● TASK DIRECTIONS: Please return exactly the lines from the one containing "(566, 149) = (472, 219): none" through the end of the records, including both.

● EXERCISE DATA:

______________________________

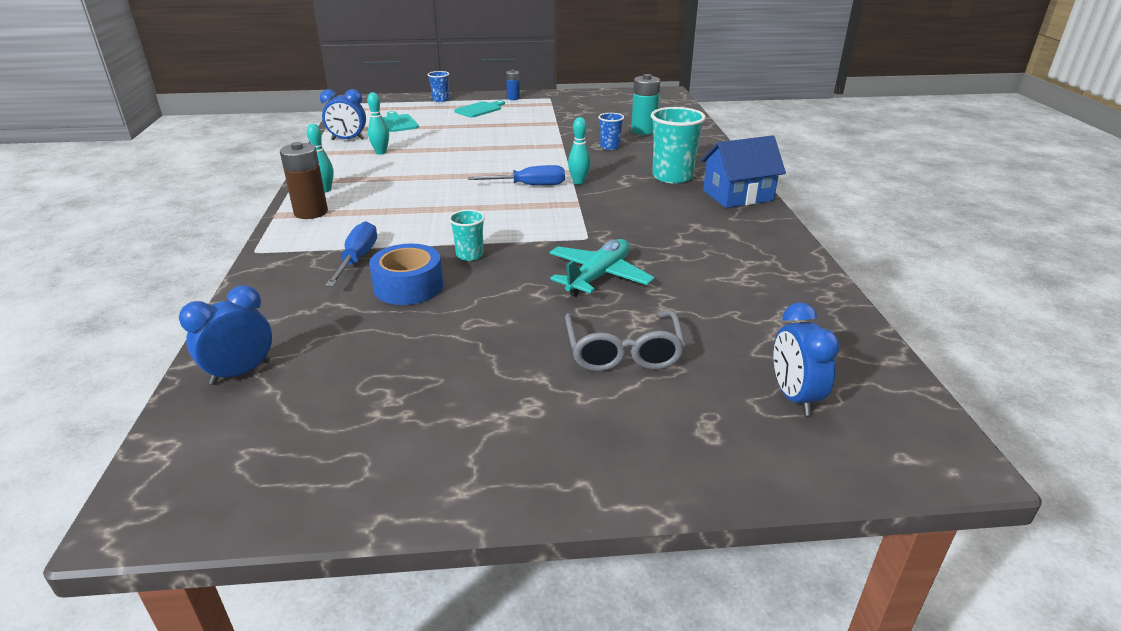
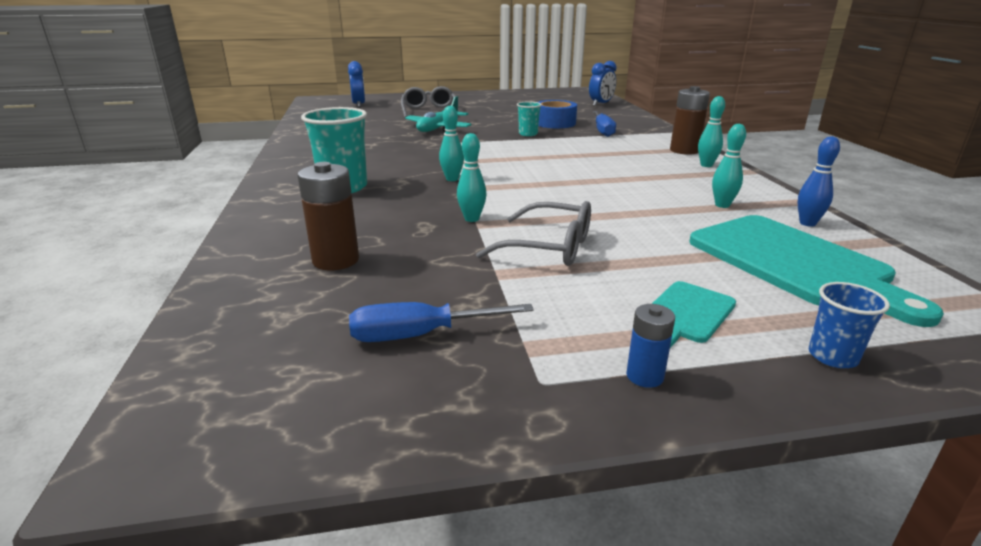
camera: 175 degrees right, 5 degrees down
(348, 140) = (807, 223): blue clock -> blue bowling pin
(398, 123) = (794, 263): turquoise cutting board -> turquoise cutting board, size x2.03
(523, 133) = (549, 247): none -> grey glasses
(529, 185) = (504, 174): blue screwdriver -> blue screwdriver (421, 335)
(566, 149) = (472, 219): none -> turquoise bowling pin
(610, 146) = (406, 225): blue cup -> none
(643, 131) = (336, 260): turquoise battery -> brown battery
(738, 195) = (289, 172): blue house -> none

______________________________

● RESULT OF THIS EXERCISE:
(566, 149) = (472, 219): none -> turquoise bowling pin
(610, 146) = (406, 225): blue cup -> none
(643, 131) = (336, 260): turquoise battery -> brown battery
(738, 195) = (289, 172): blue house -> none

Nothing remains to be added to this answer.